Problem statement
Sift through the material below and return the lines with "round".

Data to examine

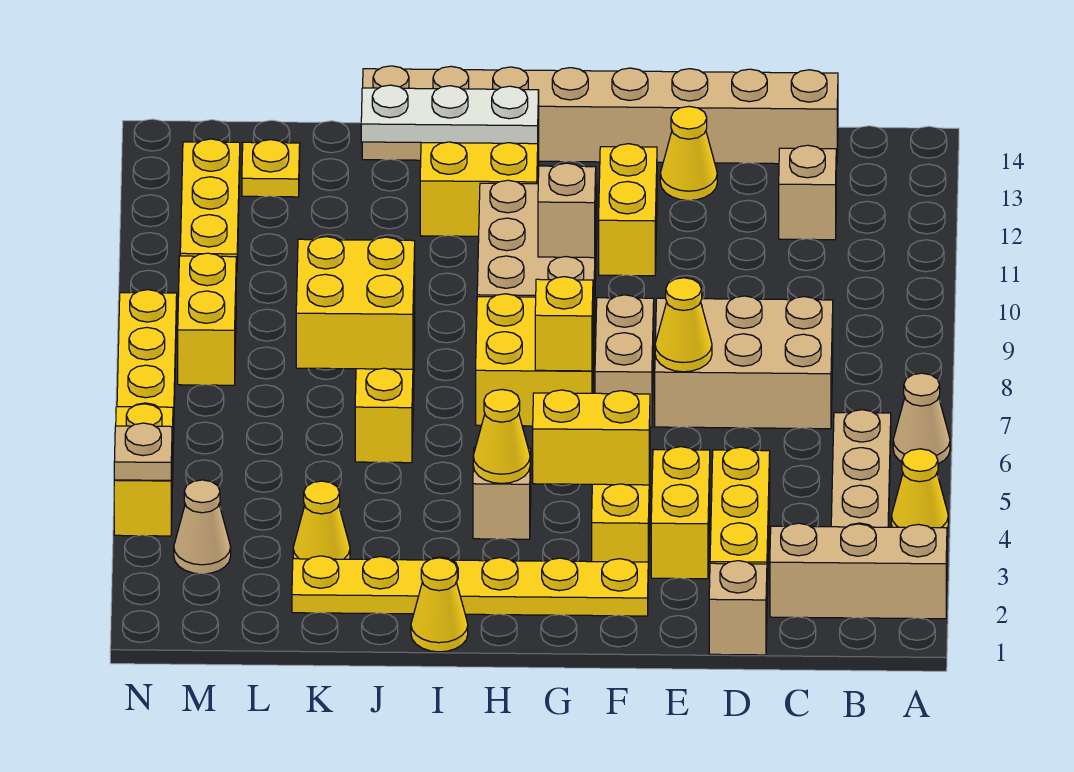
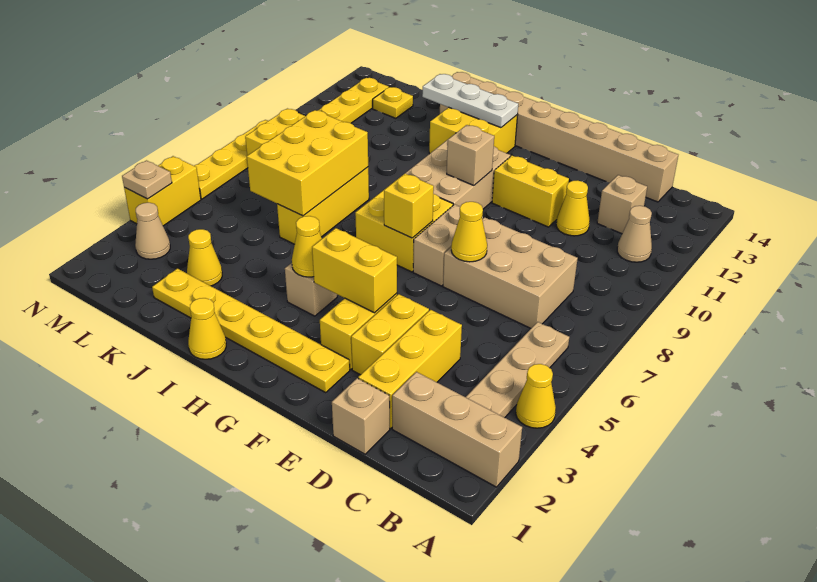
tan cone A6 level 1 -> tan cone B11 level 1
yellow cone E13 level 1 -> yellow cone D11 level 1
yellow brick F11:F12 level 1 -> yellow brick E11:F11 level 1
yellow brick J7:K8 level 2 -> yellow brick J6:K8 level 2

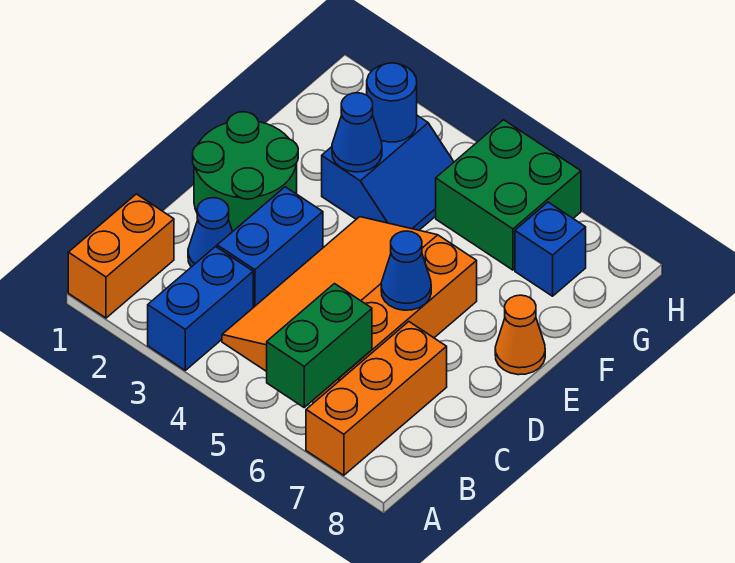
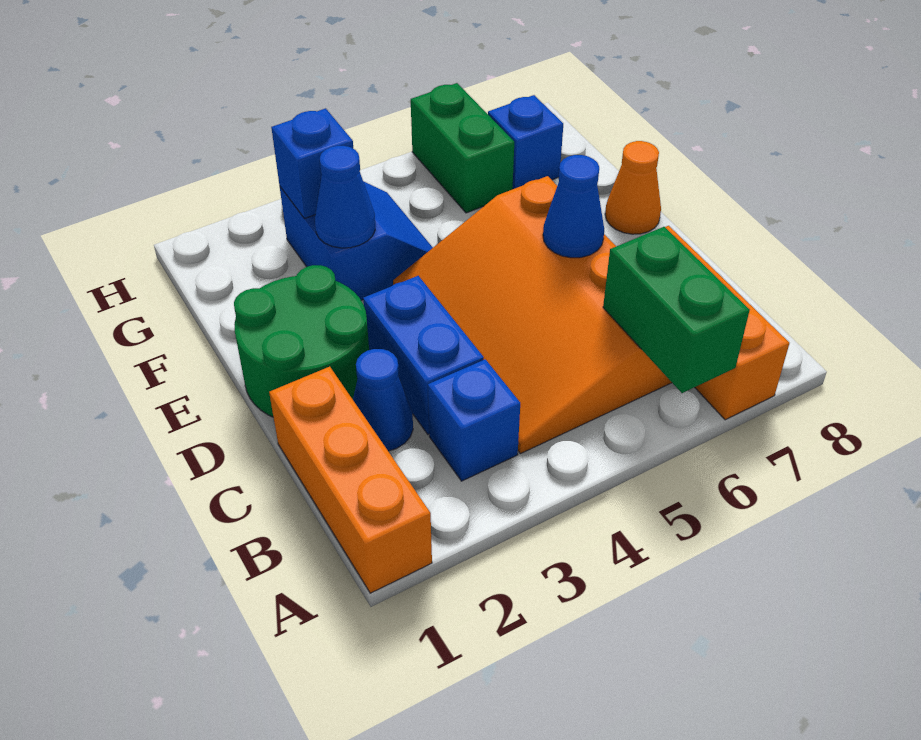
orange brick A1:B1 level 1 -> orange brick A1:C1 level 1
blue brick A3:B3 level 1 -> blue brick B3 level 1
blue round brick G3 level 2 -> blue brick G3 level 2
green brick G5:H6 level 1 -> green brick G6:H6 level 1

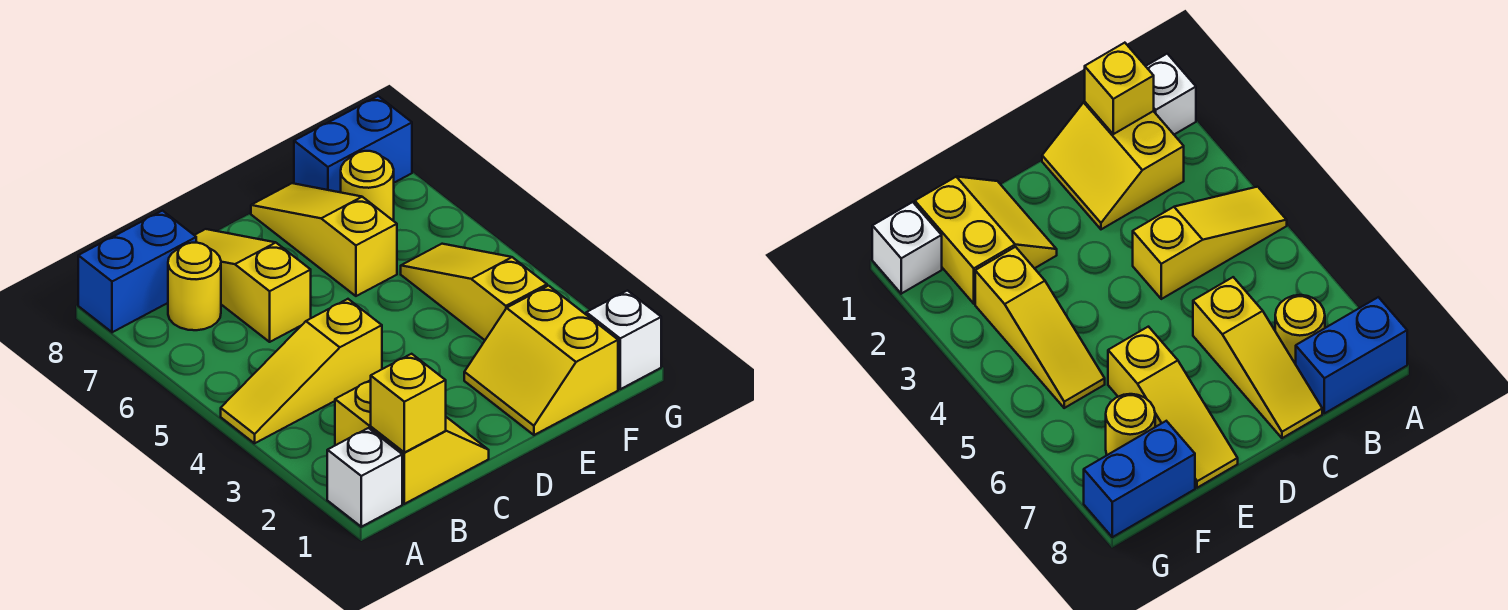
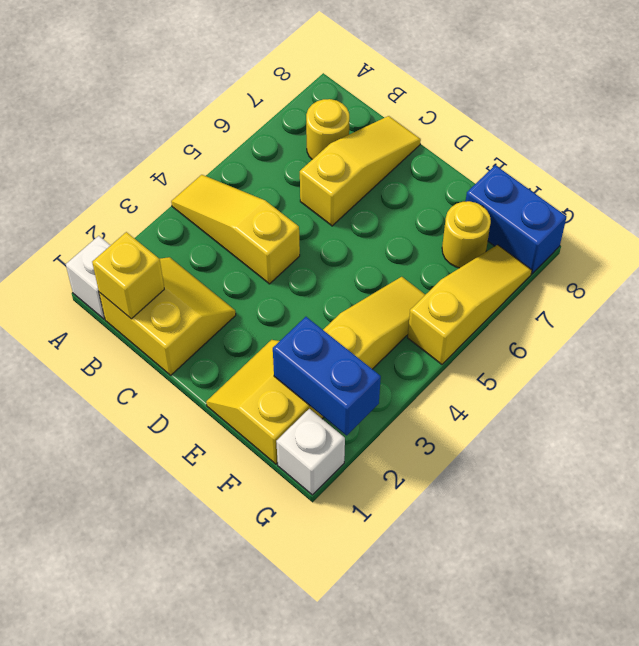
blue brick A8:B8 level 1 -> blue brick F2:G2 level 2
yellow slope B1:C2 level 1 top B -> yellow slope B1:C2 level 1 top 1
yellow slope E6:E8 level 1 top 6 -> yellow slope G5:G7 level 1 top 5

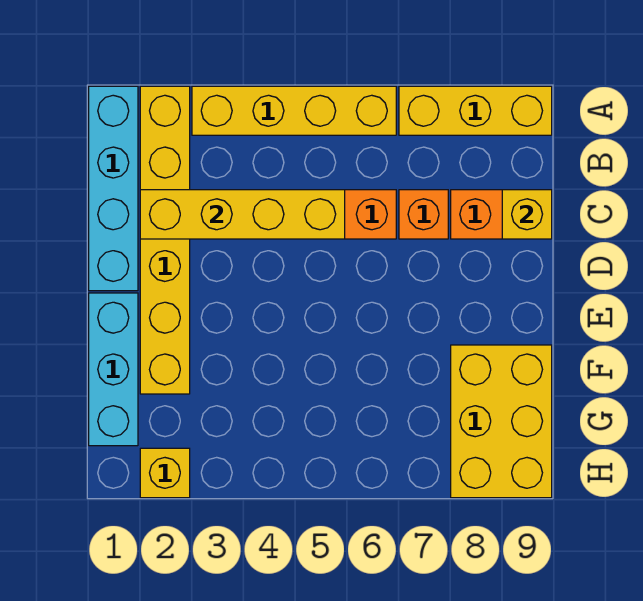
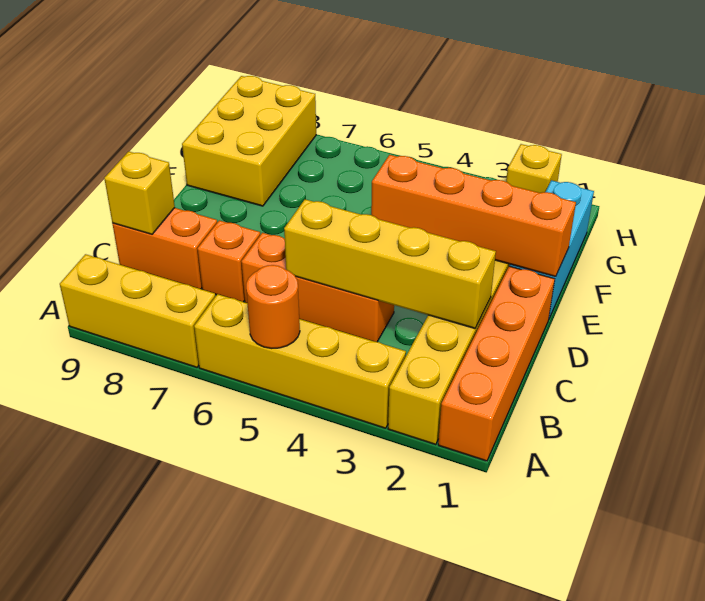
cyan brick A1:D1 level 1 -> orange brick A1:D1 level 1
none -> orange round brick A5 level 2
none -> orange brick E1:E4 level 2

Task output
blue round brick G3 level 2 -> blue brick G3 level 2
none -> orange round brick A5 level 2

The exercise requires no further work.